ASSIGNMENT: The job is to find each line in the entries holding the string "green" and copy that line.

Spatial reasoning data:
◆ ◆ ◆ ◆ ◆

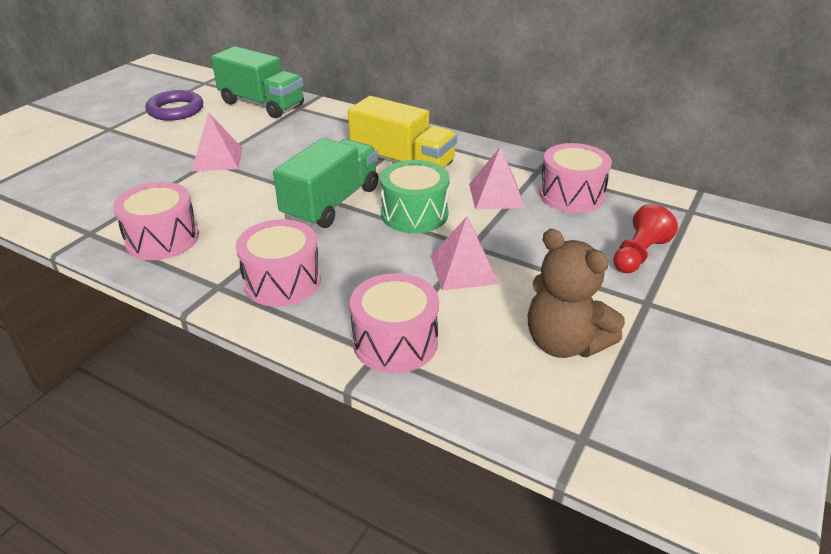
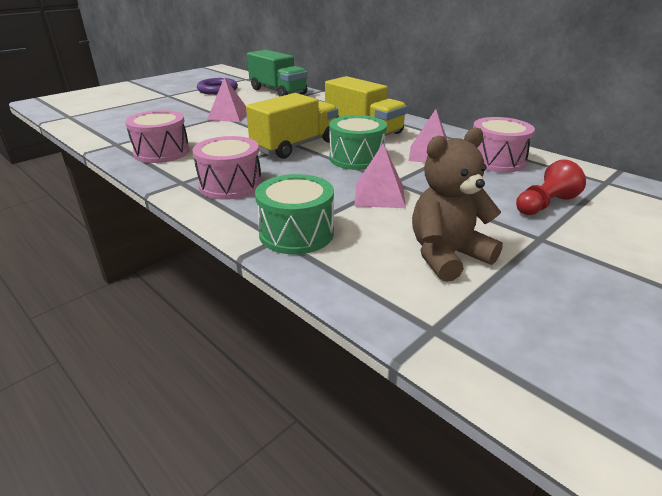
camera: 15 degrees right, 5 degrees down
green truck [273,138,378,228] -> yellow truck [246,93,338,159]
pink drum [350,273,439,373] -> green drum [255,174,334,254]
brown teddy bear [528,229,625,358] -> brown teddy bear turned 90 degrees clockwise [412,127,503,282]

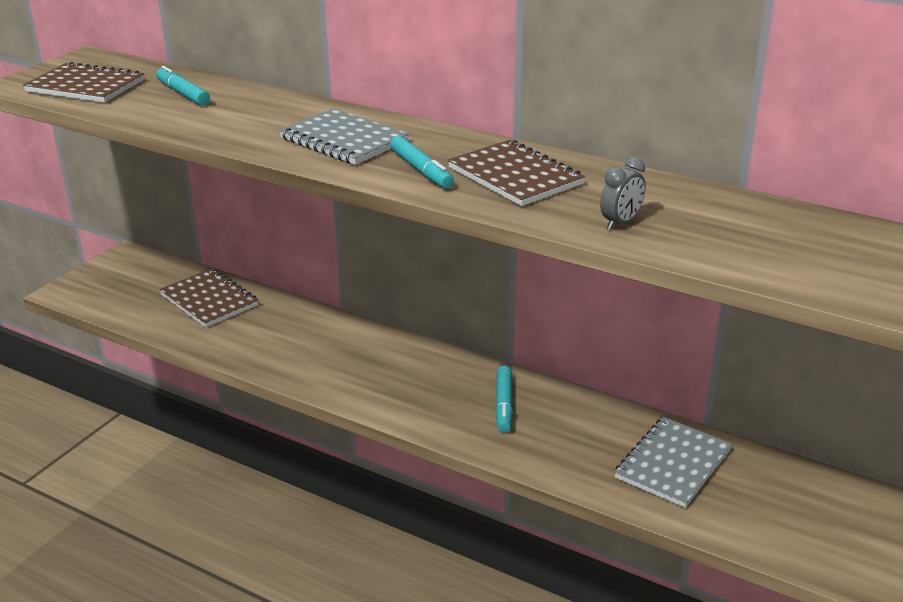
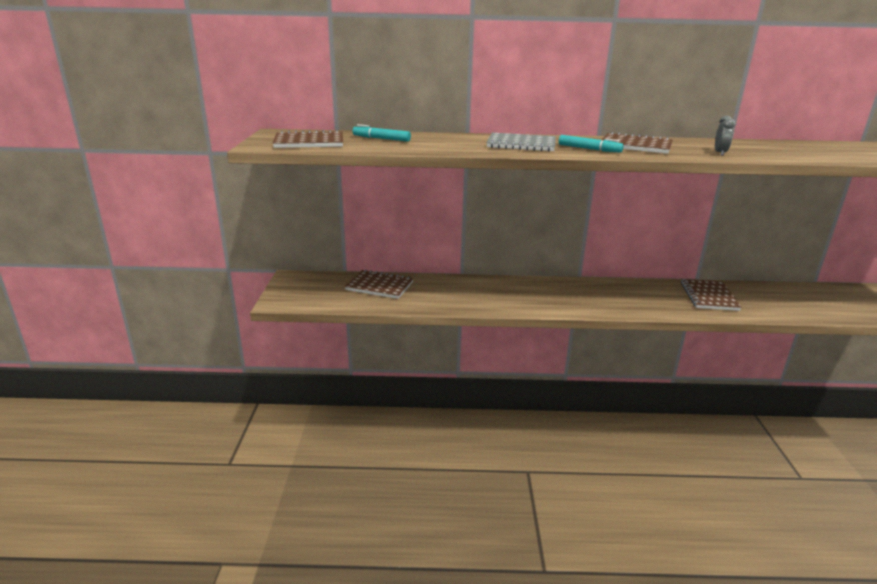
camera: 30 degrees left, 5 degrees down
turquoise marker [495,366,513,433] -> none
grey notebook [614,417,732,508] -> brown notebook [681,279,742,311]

◆ ◆ ◆ ◆ ◆

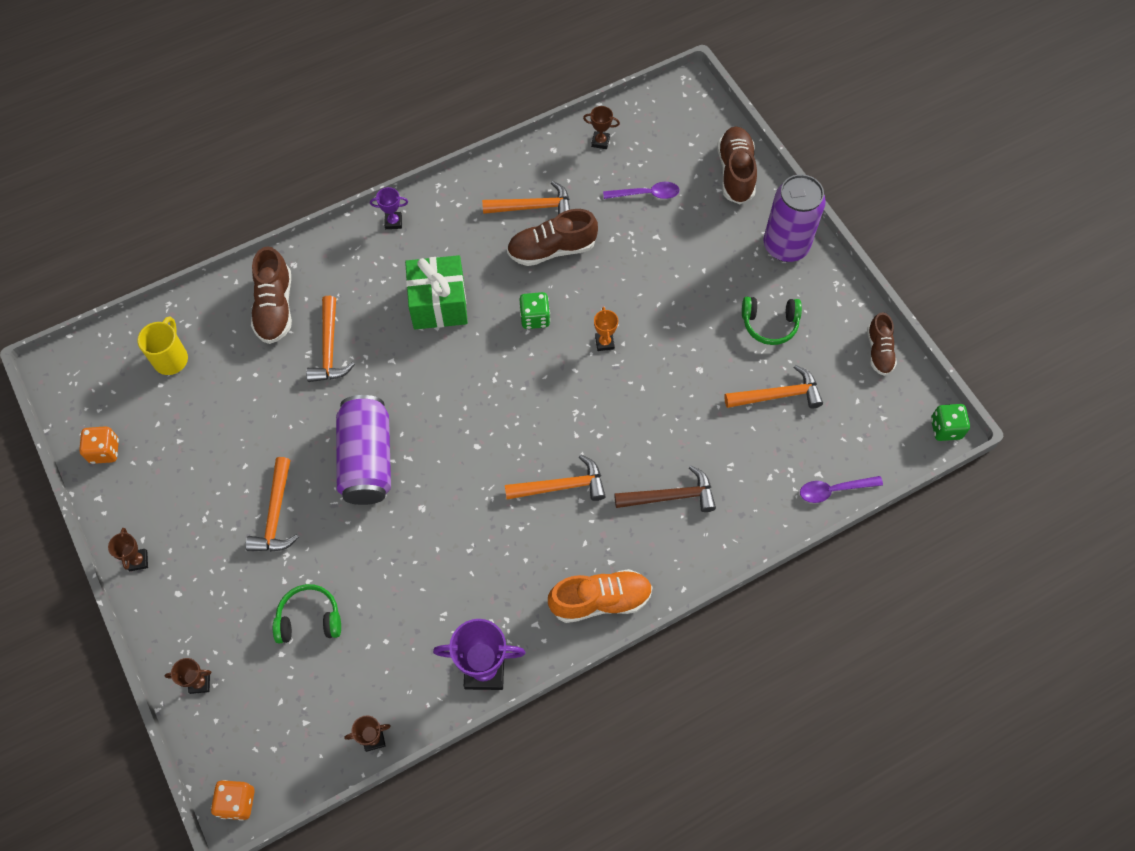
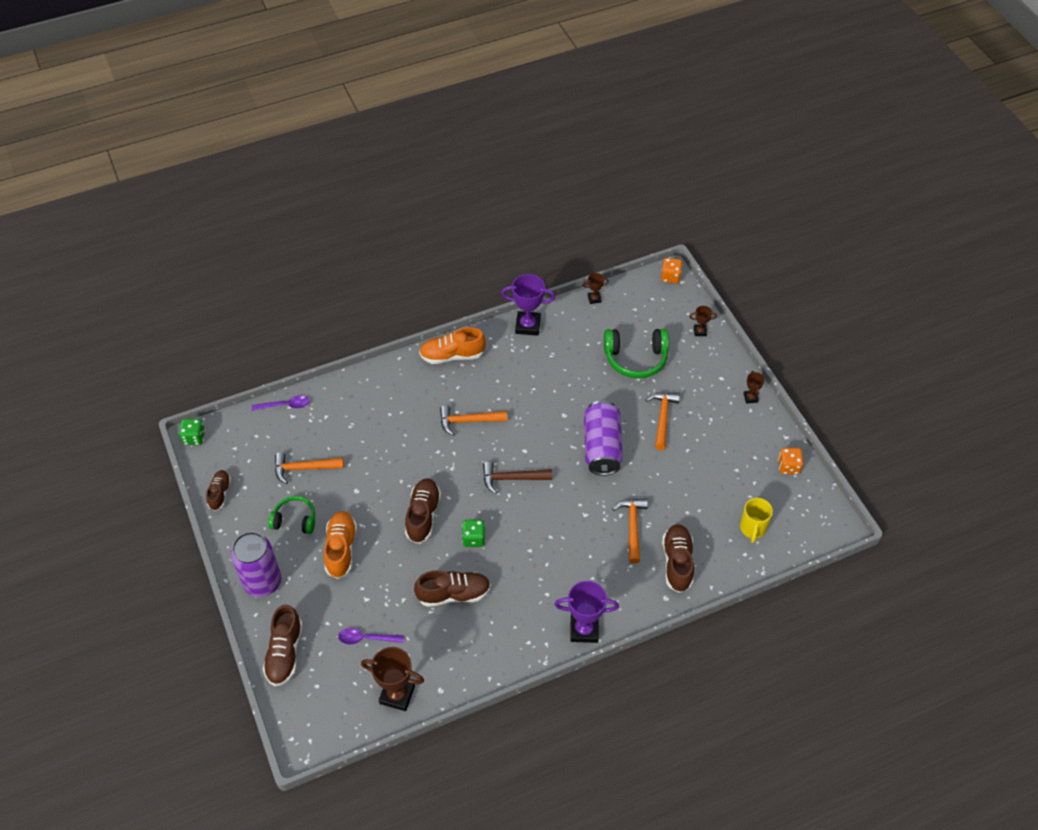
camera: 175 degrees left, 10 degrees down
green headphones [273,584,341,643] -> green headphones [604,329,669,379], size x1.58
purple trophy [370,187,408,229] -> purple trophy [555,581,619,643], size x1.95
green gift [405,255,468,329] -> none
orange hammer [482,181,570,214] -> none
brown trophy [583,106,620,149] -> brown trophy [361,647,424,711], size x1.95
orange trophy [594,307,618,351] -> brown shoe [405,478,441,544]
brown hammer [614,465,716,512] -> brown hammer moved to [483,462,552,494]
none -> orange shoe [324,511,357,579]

◆ ◆ ◆ ◆ ◆

PROBLEM SOLUTION:
green truck [273,138,378,228] -> yellow truck [246,93,338,159]
pink drum [350,273,439,373] -> green drum [255,174,334,254]
green headphones [273,584,341,643] -> green headphones [604,329,669,379], size x1.58
green gift [405,255,468,329] -> none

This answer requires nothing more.